:: Task ::
Could you output each line below precisely as it stands, without the images?

:: Records to process ::
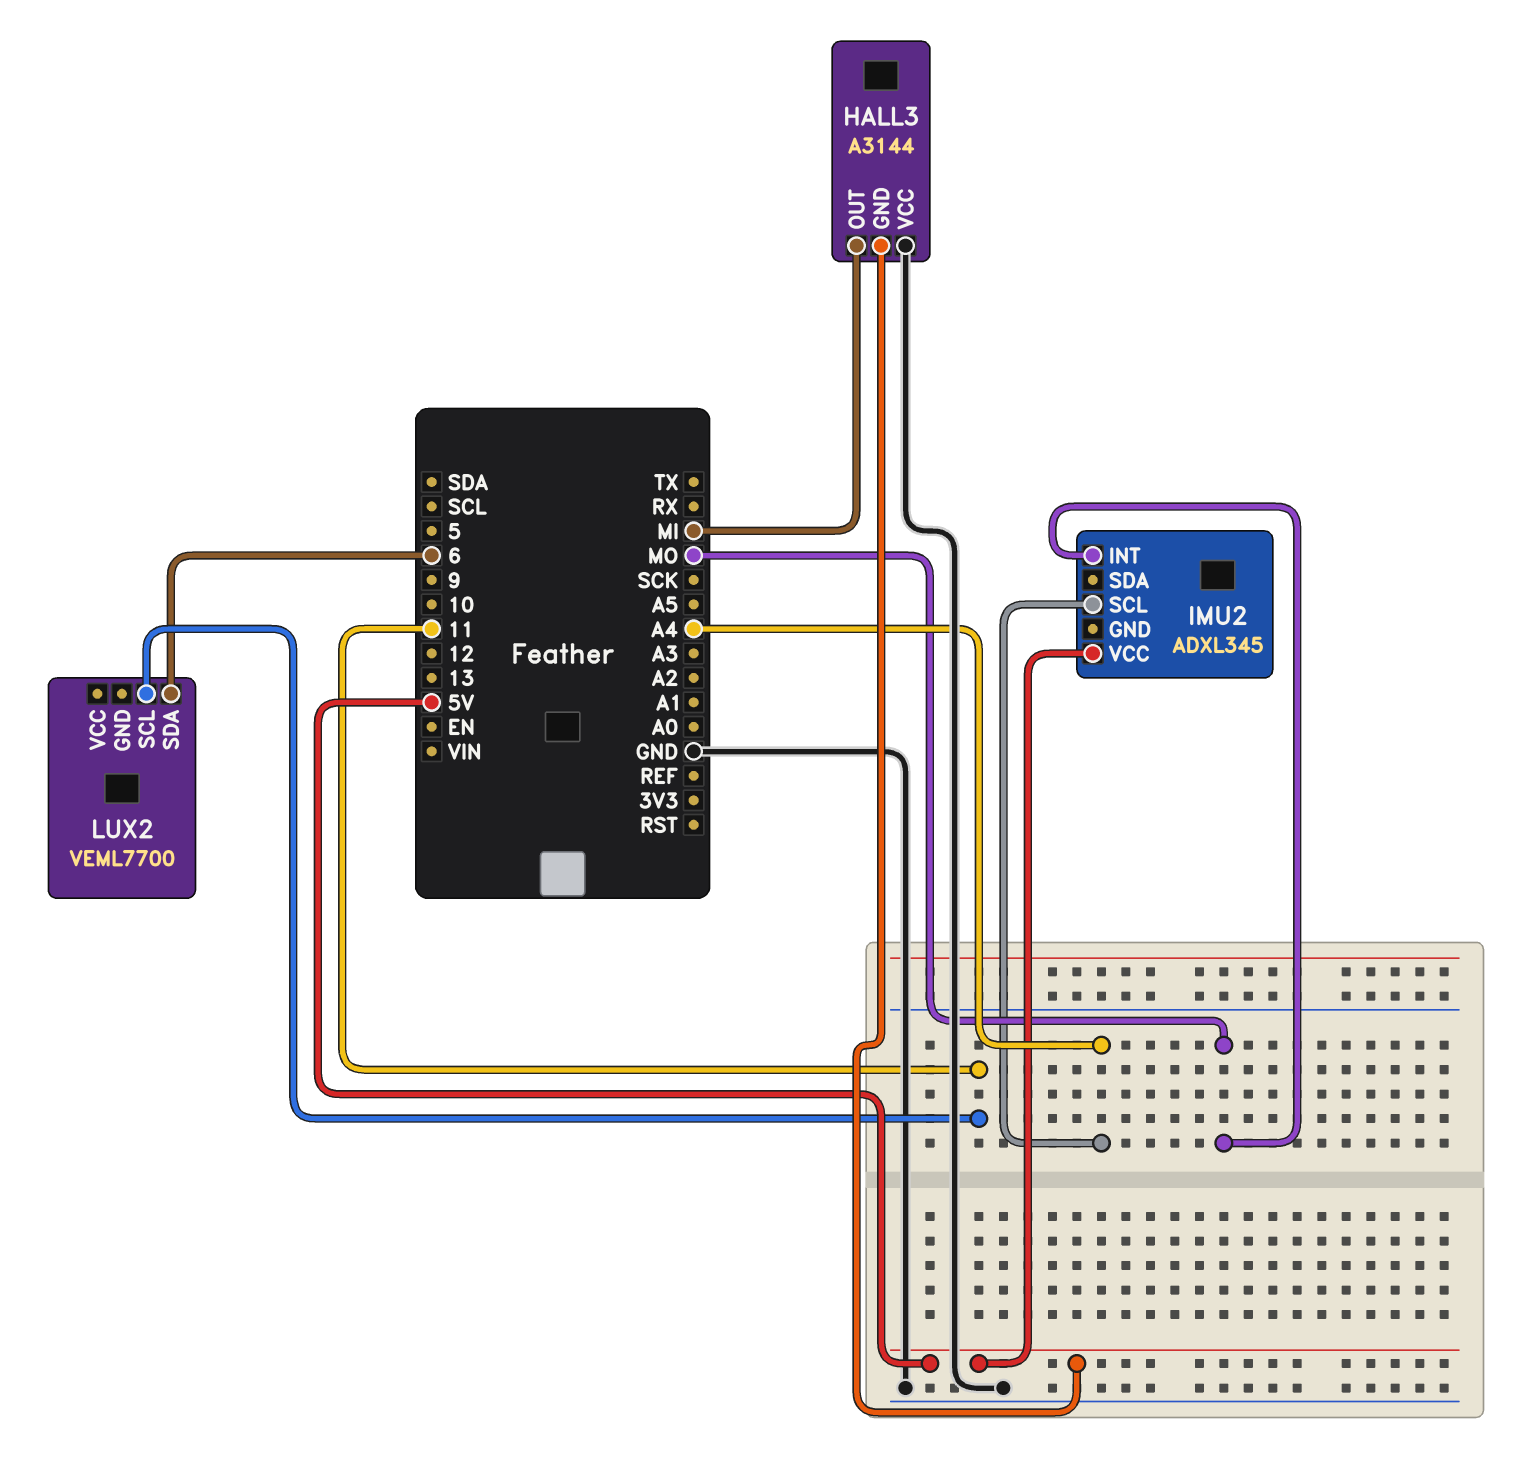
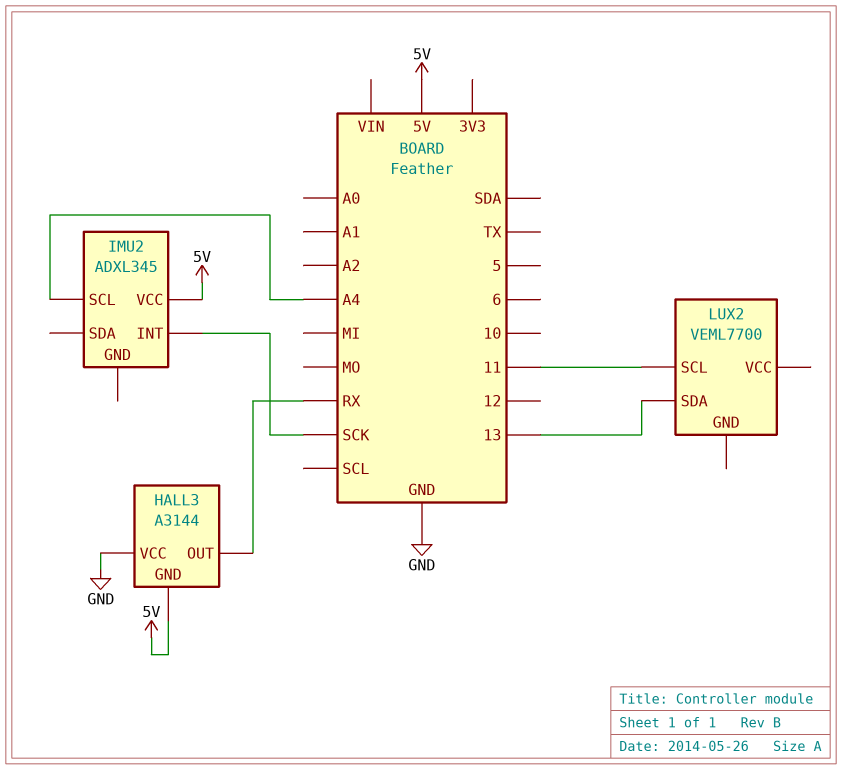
HALL3 pin OUT: MI -> RX
IMU2 pin INT: MO -> SCK
LUX2 pin SDA: 6 -> 13

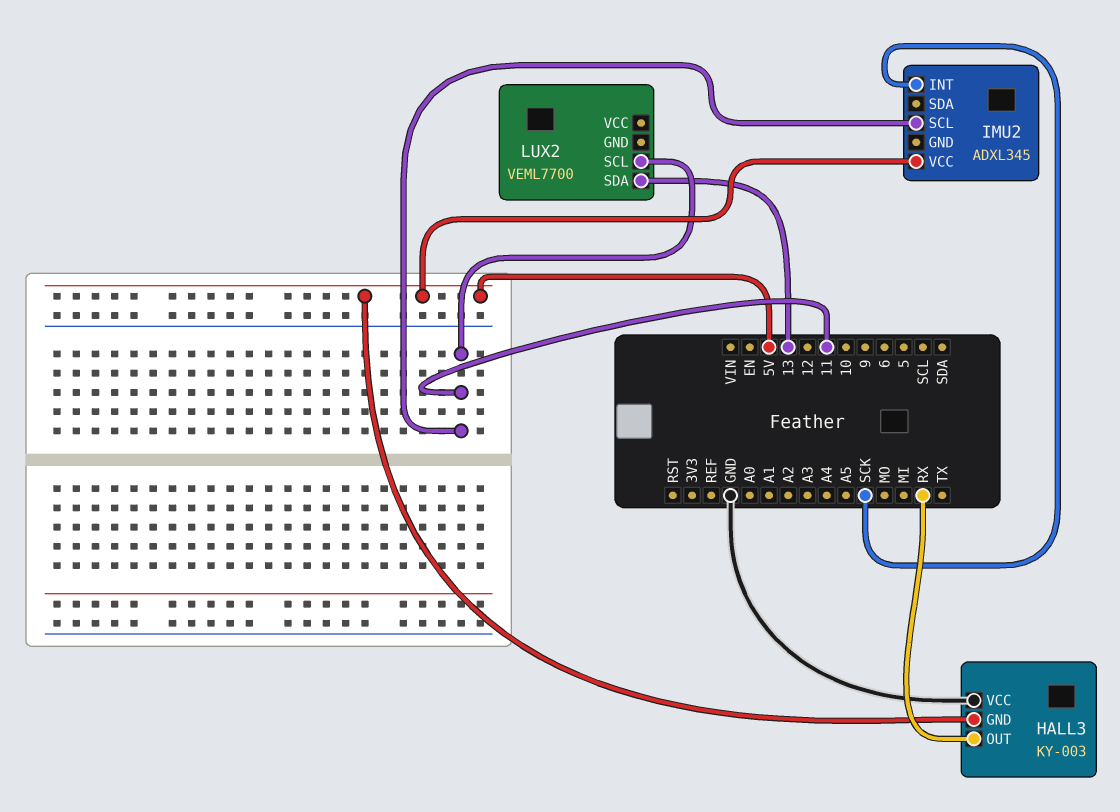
HALL3: A3144 -> KY-003
IMU2 pin SCL: A4 -> 11

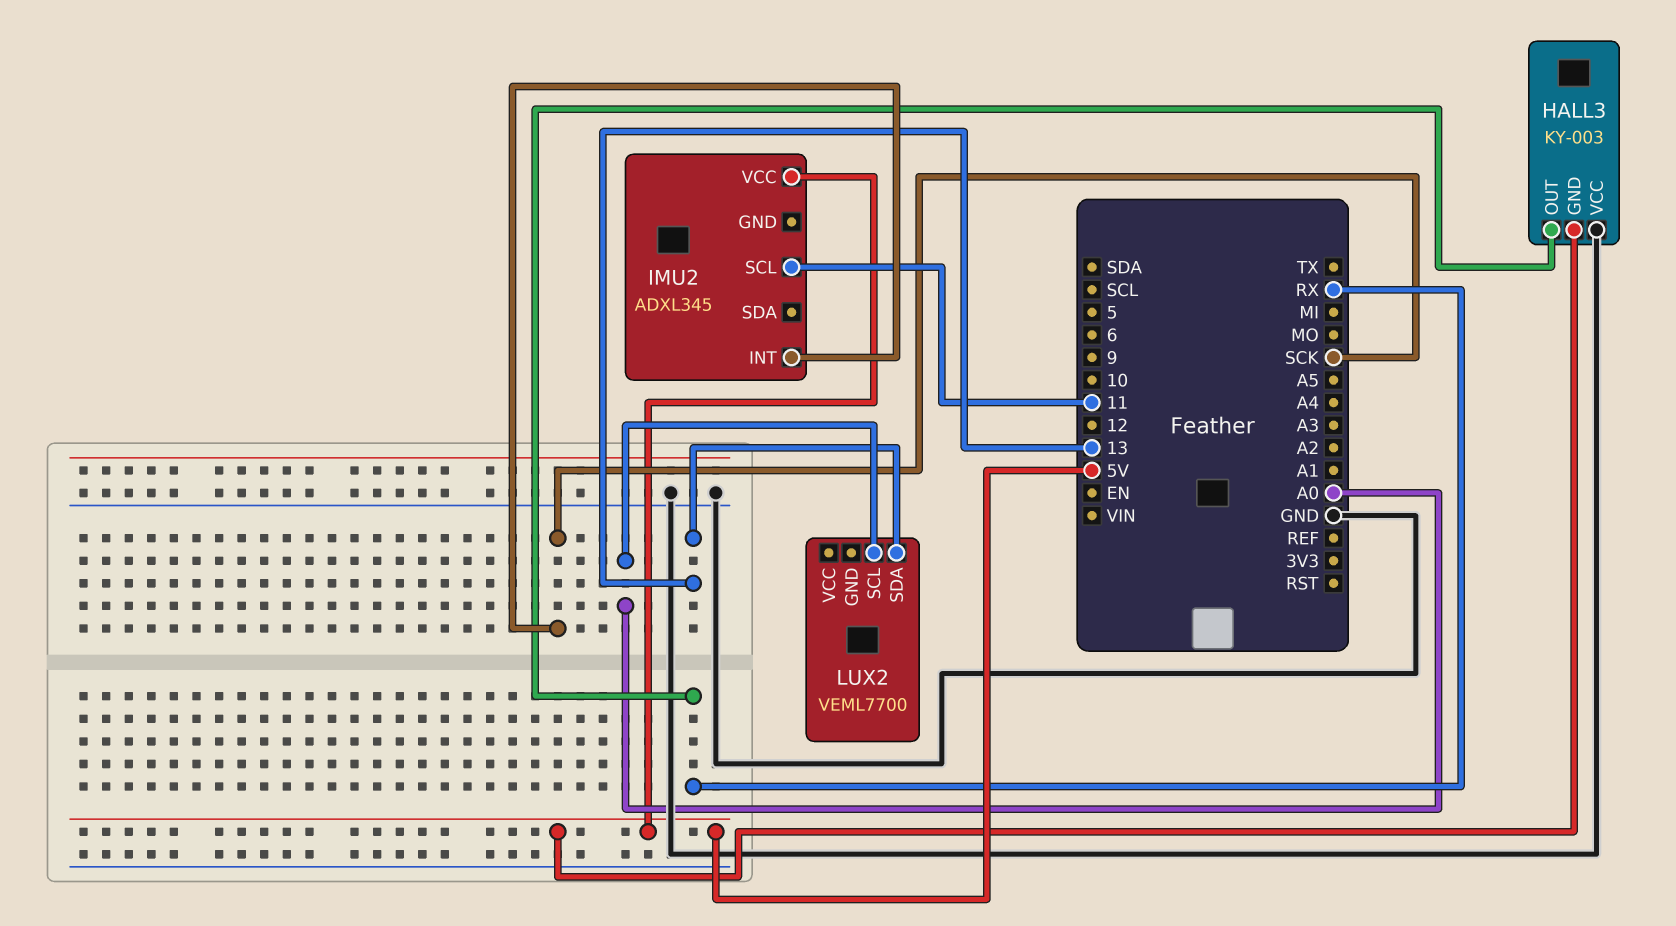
LUX2 pin SCL: 11 -> A0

:: Final answer ::
HALL3 pin OUT: MI -> RX
IMU2 pin INT: MO -> SCK
LUX2 pin SDA: 6 -> 13

HALL3: A3144 -> KY-003
IMU2 pin SCL: A4 -> 11

LUX2 pin SCL: 11 -> A0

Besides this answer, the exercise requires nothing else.